*Data shown*

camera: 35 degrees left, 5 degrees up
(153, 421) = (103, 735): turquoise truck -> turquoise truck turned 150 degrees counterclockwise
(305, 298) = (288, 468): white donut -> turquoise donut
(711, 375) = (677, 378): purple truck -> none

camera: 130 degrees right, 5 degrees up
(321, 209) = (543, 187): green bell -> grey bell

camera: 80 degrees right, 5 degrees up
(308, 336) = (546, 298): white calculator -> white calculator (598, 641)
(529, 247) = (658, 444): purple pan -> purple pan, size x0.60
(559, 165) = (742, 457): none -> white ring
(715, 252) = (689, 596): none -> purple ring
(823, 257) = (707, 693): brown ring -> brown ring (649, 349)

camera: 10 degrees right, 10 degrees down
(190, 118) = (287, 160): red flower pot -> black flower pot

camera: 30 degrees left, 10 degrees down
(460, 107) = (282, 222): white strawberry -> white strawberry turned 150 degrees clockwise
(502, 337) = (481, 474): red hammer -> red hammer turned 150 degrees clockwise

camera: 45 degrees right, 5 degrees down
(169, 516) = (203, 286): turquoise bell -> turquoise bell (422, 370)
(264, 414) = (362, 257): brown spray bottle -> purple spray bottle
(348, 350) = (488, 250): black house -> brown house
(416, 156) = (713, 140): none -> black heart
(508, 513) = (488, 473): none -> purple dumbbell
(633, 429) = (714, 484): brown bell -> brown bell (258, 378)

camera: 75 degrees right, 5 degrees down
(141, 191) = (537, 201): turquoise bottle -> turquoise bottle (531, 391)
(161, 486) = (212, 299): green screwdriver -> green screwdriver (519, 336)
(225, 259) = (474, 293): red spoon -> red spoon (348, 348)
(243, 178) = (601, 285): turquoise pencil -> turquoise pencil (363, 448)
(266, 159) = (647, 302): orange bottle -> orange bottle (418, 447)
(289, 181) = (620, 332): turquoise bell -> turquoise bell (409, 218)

*Assignment*
If a line in the entries contains "left", copy it.

*Answer*
camera: 35 degrees left, 5 degrees up
camera: 30 degrees left, 10 degrees down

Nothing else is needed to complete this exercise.